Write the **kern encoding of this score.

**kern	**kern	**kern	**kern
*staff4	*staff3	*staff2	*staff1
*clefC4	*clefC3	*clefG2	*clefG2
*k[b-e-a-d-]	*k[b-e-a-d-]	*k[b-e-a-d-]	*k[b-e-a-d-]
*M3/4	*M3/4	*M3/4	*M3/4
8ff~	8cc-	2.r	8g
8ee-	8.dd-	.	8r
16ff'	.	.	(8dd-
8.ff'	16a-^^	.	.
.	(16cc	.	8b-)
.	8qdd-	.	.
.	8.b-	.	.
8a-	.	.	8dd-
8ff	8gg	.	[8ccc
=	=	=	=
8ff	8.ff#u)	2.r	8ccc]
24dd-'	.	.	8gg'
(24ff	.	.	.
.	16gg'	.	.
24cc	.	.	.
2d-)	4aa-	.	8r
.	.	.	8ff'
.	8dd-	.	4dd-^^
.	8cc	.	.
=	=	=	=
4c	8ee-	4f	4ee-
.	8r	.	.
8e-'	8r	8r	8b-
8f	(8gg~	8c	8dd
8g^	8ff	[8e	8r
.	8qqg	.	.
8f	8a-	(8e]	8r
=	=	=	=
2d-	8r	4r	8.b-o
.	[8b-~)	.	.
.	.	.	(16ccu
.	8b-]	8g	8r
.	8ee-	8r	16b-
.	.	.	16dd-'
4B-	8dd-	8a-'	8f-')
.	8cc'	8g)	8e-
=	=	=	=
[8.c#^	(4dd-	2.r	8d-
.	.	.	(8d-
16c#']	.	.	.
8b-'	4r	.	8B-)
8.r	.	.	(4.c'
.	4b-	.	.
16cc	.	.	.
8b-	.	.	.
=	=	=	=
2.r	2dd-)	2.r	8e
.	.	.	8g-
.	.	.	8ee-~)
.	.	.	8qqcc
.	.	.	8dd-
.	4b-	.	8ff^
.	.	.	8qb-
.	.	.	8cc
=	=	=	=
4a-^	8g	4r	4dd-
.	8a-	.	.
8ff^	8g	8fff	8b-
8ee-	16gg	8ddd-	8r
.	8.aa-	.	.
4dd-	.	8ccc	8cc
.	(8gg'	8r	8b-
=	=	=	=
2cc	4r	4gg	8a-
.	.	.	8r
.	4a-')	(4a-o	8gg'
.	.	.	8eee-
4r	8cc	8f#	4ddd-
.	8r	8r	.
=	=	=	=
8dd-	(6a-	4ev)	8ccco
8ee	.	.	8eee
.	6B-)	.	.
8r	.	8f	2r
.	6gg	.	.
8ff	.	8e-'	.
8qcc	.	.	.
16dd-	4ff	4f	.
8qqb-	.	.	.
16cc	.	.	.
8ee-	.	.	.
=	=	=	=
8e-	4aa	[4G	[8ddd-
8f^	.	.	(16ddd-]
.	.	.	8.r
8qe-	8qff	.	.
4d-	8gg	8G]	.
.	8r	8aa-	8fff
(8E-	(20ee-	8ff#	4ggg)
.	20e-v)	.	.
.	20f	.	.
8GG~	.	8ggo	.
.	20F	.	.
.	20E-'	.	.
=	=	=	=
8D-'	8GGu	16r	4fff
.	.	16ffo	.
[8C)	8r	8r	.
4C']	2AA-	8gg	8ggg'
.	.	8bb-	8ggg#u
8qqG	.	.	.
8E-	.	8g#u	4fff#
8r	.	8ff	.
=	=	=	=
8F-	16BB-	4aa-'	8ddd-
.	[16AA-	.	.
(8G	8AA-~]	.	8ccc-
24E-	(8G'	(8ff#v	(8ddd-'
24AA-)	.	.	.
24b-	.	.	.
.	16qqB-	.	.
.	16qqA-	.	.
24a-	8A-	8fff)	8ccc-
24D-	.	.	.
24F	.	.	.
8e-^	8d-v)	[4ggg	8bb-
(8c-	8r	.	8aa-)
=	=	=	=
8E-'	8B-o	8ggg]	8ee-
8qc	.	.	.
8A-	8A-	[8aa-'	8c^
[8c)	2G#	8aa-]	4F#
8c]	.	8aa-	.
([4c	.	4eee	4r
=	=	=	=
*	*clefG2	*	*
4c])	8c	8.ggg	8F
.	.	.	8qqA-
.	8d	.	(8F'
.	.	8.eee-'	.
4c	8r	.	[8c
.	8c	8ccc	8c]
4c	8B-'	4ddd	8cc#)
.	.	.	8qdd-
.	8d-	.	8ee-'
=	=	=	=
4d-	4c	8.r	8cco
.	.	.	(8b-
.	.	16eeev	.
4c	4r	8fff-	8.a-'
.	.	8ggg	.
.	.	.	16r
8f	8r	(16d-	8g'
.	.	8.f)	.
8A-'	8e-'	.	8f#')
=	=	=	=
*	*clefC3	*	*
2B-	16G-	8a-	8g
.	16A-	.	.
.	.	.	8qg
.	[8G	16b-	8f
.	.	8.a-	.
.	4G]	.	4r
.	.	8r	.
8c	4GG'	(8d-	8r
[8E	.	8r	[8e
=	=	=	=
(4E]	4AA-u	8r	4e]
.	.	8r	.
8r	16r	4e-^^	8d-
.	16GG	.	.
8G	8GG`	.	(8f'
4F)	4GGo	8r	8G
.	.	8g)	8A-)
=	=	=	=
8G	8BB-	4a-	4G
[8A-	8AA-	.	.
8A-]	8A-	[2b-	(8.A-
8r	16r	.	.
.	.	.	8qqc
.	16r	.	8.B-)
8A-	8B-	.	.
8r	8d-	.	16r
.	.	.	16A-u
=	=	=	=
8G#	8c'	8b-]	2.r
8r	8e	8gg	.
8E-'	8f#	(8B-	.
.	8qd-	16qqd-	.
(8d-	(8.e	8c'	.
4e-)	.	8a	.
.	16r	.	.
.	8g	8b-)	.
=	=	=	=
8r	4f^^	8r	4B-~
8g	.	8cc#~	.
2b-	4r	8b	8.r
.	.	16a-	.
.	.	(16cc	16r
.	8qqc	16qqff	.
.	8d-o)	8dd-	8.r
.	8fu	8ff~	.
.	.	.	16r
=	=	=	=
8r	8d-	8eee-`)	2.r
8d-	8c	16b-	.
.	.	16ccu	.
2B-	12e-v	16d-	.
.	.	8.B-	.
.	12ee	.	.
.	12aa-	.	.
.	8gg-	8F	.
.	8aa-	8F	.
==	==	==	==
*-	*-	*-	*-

┄┄┄┄┄┄┄┄┄┄┄┄┄┄┄┄┄┄┄┄

Instruction >>
Please gather every line from the records above that contains the string "kern" and list them in their original order.

Full solution >>
Write the **kern encoding of this score.
**kern	**kern	**kern	**kern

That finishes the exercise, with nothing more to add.